» **Task input**:
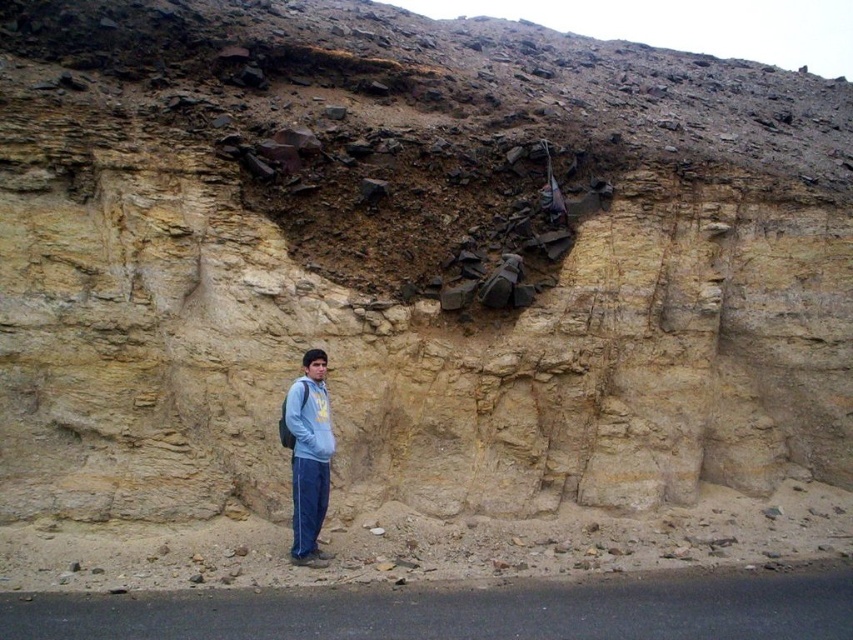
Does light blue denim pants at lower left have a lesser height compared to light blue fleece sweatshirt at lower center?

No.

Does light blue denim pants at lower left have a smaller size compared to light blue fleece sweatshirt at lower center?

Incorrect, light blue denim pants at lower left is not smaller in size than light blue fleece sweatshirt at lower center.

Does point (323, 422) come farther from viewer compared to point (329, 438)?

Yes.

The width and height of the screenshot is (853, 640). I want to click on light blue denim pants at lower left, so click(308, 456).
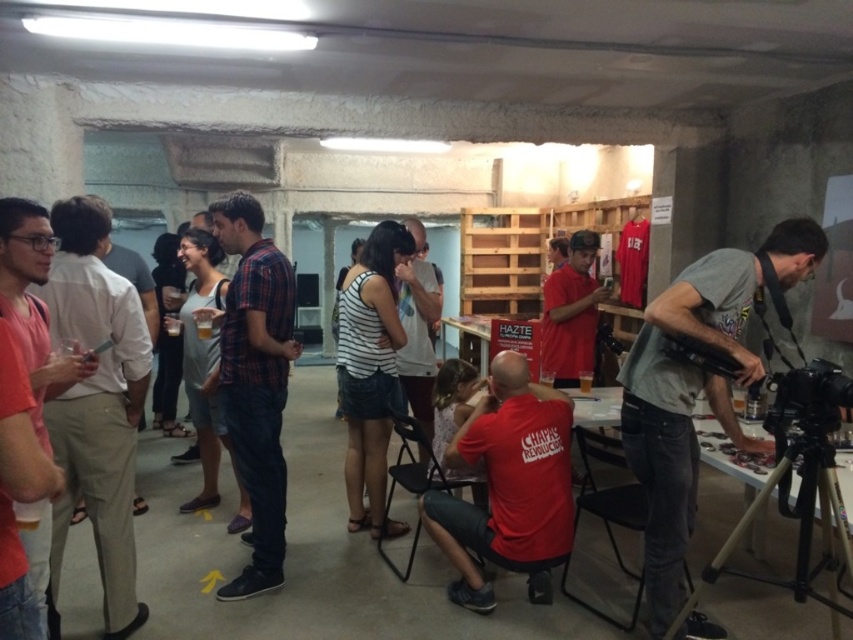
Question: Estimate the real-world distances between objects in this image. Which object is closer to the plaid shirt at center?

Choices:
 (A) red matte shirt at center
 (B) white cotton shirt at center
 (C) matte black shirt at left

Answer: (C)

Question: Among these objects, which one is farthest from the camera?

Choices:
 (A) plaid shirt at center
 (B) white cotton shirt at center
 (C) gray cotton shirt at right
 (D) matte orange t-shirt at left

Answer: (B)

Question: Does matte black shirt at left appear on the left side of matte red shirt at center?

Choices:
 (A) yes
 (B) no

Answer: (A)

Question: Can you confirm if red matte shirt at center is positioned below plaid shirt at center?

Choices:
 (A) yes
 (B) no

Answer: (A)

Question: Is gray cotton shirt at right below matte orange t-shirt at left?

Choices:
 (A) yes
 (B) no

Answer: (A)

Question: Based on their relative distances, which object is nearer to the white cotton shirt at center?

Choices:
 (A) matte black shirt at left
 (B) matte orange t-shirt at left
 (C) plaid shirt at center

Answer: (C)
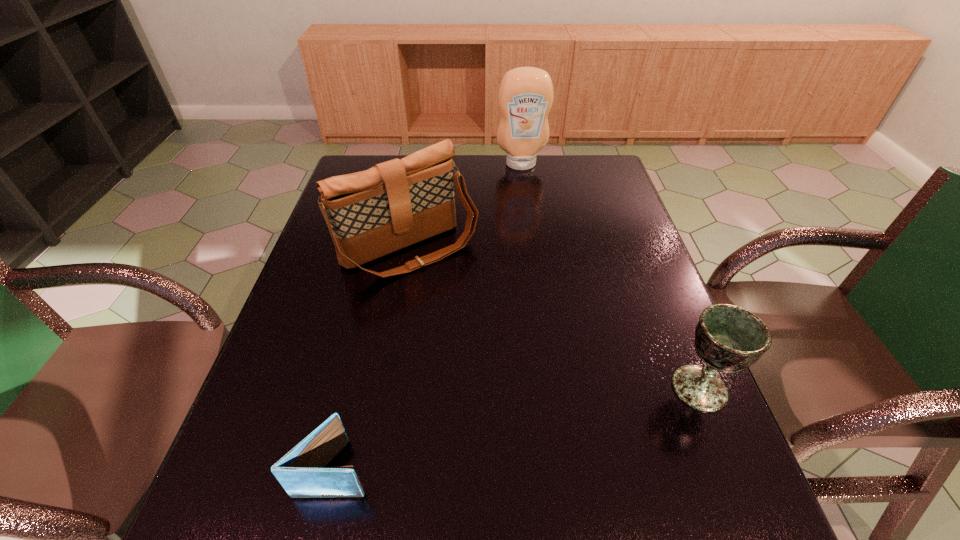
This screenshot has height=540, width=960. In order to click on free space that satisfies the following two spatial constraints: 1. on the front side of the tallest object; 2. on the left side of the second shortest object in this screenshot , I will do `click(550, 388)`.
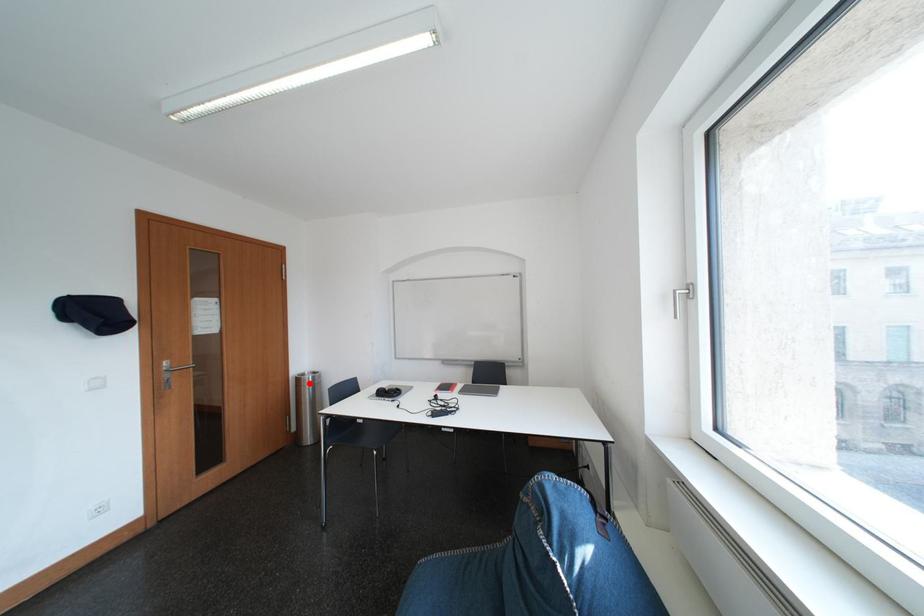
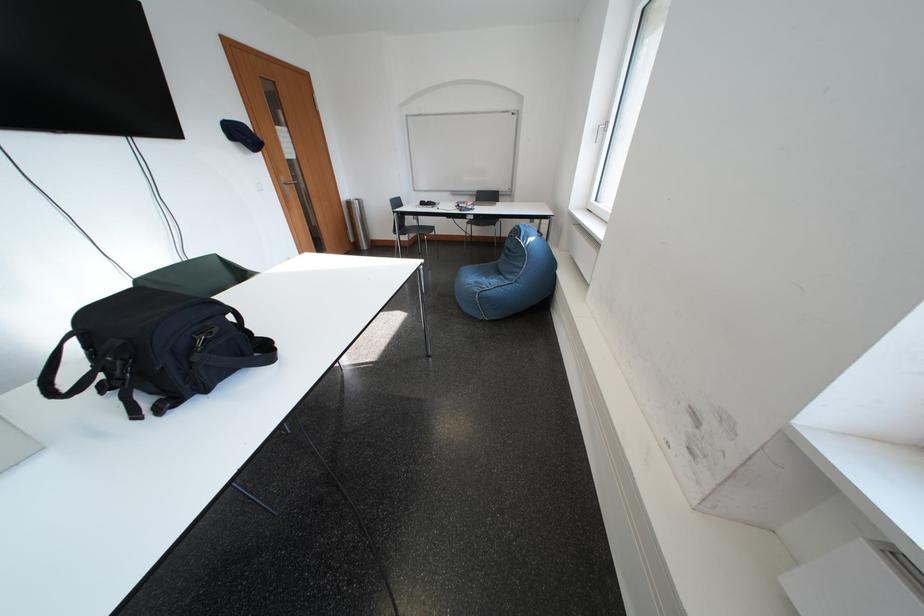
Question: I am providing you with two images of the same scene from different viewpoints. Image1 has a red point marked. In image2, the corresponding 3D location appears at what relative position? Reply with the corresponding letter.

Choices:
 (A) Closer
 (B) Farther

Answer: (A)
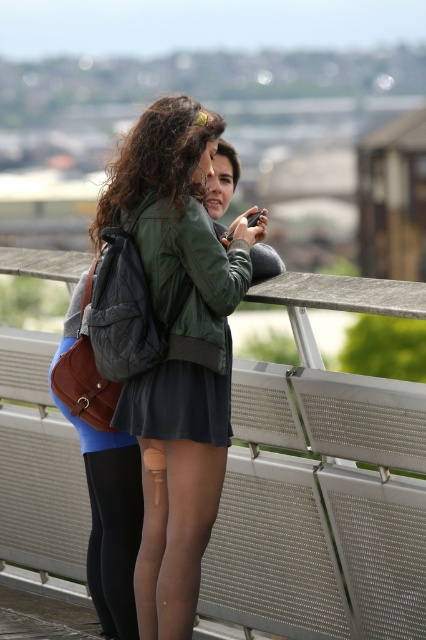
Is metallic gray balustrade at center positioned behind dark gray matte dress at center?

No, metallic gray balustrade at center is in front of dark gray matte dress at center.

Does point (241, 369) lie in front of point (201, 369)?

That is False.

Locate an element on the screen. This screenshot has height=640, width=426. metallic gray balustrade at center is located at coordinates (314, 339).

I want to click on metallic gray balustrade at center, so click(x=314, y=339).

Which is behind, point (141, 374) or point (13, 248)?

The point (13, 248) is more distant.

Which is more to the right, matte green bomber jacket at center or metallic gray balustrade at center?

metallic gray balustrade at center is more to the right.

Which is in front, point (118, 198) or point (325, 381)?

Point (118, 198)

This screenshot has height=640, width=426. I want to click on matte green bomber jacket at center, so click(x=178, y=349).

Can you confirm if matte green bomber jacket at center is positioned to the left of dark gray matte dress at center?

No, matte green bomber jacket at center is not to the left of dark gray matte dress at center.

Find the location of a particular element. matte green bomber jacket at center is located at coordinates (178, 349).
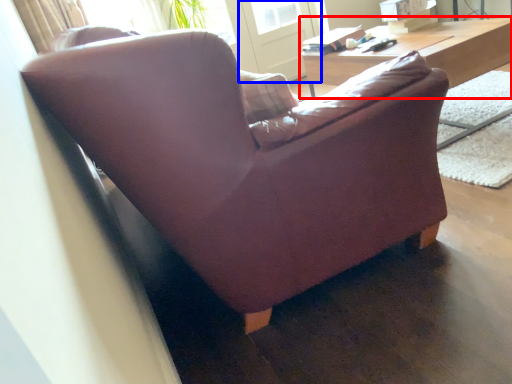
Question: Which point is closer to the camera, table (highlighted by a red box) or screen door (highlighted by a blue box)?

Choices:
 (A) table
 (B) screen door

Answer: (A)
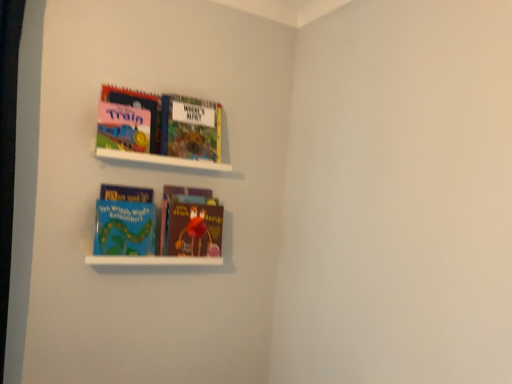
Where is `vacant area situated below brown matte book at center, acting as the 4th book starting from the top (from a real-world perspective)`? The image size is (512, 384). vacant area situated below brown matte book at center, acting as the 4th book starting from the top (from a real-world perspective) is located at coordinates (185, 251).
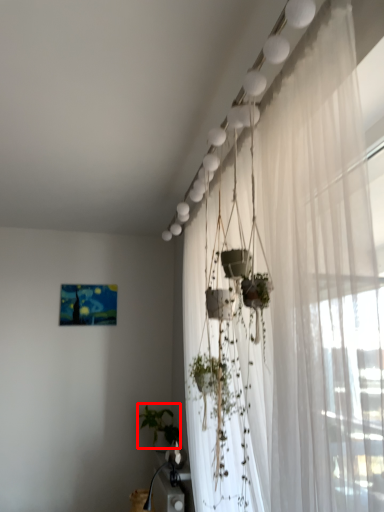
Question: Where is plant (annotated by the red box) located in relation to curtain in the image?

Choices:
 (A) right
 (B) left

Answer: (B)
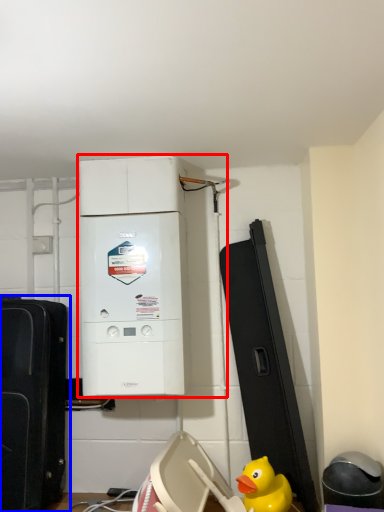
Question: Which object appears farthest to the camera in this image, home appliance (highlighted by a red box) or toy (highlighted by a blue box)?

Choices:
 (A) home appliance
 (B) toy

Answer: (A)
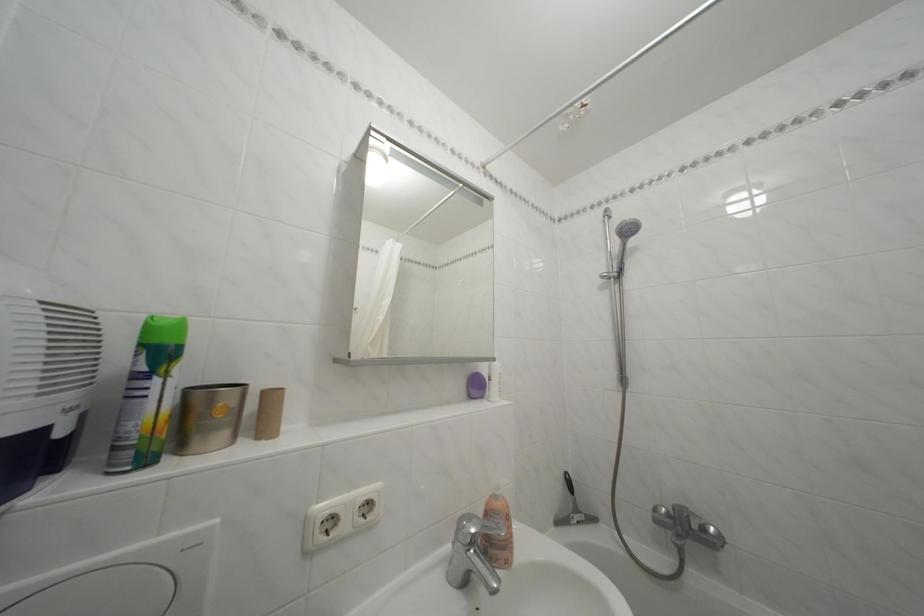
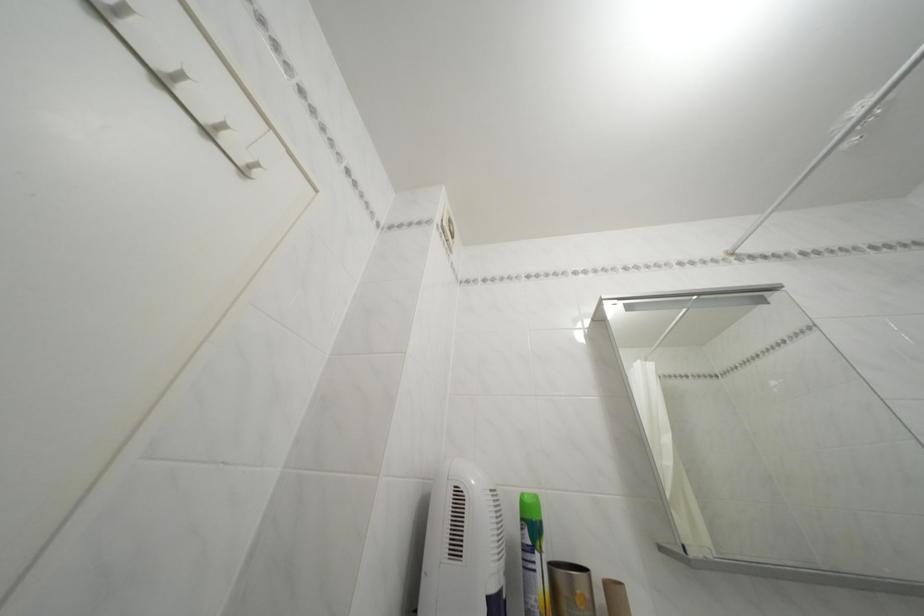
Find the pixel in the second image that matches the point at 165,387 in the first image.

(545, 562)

» **Your objective**: Rewrite all of the data above with every "plaid shirt" changed to "checkered shirt" and nothing else altered. Leave the pictures out.

» **Output below**:
Does light blue denim pants at lower left have a lesser height compared to light blue fleece sweatshirt at lower center?

No.

Does light blue denim pants at lower left have a smaller size compared to light blue fleece sweatshirt at lower center?

Incorrect, light blue denim pants at lower left is not smaller in size than light blue fleece sweatshirt at lower center.

Does point (323, 422) come farther from viewer compared to point (329, 438)?

Yes.

The width and height of the screenshot is (853, 640). I want to click on light blue denim pants at lower left, so click(308, 456).
Question: Estimate the real-world distances between objects in this image. Which object is closer to the checkered shirt at center?

Choices:
 (A) red matte shirt at center
 (B) white cotton shirt at center
 (C) matte black shirt at left

Answer: (C)

Question: Among these objects, which one is farthest from the camera?

Choices:
 (A) checkered shirt at center
 (B) white cotton shirt at center
 (C) gray cotton shirt at right
 (D) matte orange t-shirt at left

Answer: (B)

Question: Does matte black shirt at left appear on the left side of matte red shirt at center?

Choices:
 (A) yes
 (B) no

Answer: (A)

Question: Can you confirm if red matte shirt at center is positioned below checkered shirt at center?

Choices:
 (A) yes
 (B) no

Answer: (A)

Question: Is gray cotton shirt at right below matte orange t-shirt at left?

Choices:
 (A) yes
 (B) no

Answer: (A)

Question: Based on their relative distances, which object is nearer to the white cotton shirt at center?

Choices:
 (A) matte black shirt at left
 (B) matte orange t-shirt at left
 (C) checkered shirt at center

Answer: (C)
This screenshot has height=540, width=960. In order to click on free space that satisfies the following two spatial constraints: 1. on the front side of the tallest object; 2. on the left side of the second shortest object in this screenshot , I will do `click(550, 388)`.
Question: I am providing you with two images of the same scene from different viewpoints. Image1 has a red point marked. In image2, the corresponding 3D location appears at what relative position? Reply with the corresponding letter.

Choices:
 (A) Closer
 (B) Farther

Answer: (A)
Is metallic gray balustrade at center positioned behind dark gray matte dress at center?

No, metallic gray balustrade at center is in front of dark gray matte dress at center.

Does point (241, 369) lie in front of point (201, 369)?

That is False.

Locate an element on the screen. This screenshot has height=640, width=426. metallic gray balustrade at center is located at coordinates (314, 339).

I want to click on metallic gray balustrade at center, so click(x=314, y=339).

Which is behind, point (141, 374) or point (13, 248)?

The point (13, 248) is more distant.

Which is more to the right, matte green bomber jacket at center or metallic gray balustrade at center?

metallic gray balustrade at center is more to the right.

Which is in front, point (118, 198) or point (325, 381)?

Point (118, 198)

This screenshot has height=640, width=426. I want to click on matte green bomber jacket at center, so click(x=178, y=349).

Can you confirm if matte green bomber jacket at center is positioned to the left of dark gray matte dress at center?

No, matte green bomber jacket at center is not to the left of dark gray matte dress at center.

Find the location of a particular element. matte green bomber jacket at center is located at coordinates (178, 349).
Question: Which point is closer to the camera, table (highlighted by a red box) or screen door (highlighted by a blue box)?

Choices:
 (A) table
 (B) screen door

Answer: (A)
Where is `vacant area situated below brown matte book at center, acting as the 4th book starting from the top (from a real-world perspective)`? The image size is (512, 384). vacant area situated below brown matte book at center, acting as the 4th book starting from the top (from a real-world perspective) is located at coordinates (185, 251).
Question: Where is plant (annotated by the red box) located in relation to curtain in the image?

Choices:
 (A) right
 (B) left

Answer: (B)
Question: Which object appears farthest to the camera in this image, home appliance (highlighted by a red box) or toy (highlighted by a blue box)?

Choices:
 (A) home appliance
 (B) toy

Answer: (A)
Find the pixel in the second image that matches the point at 165,387 in the first image.

(545, 562)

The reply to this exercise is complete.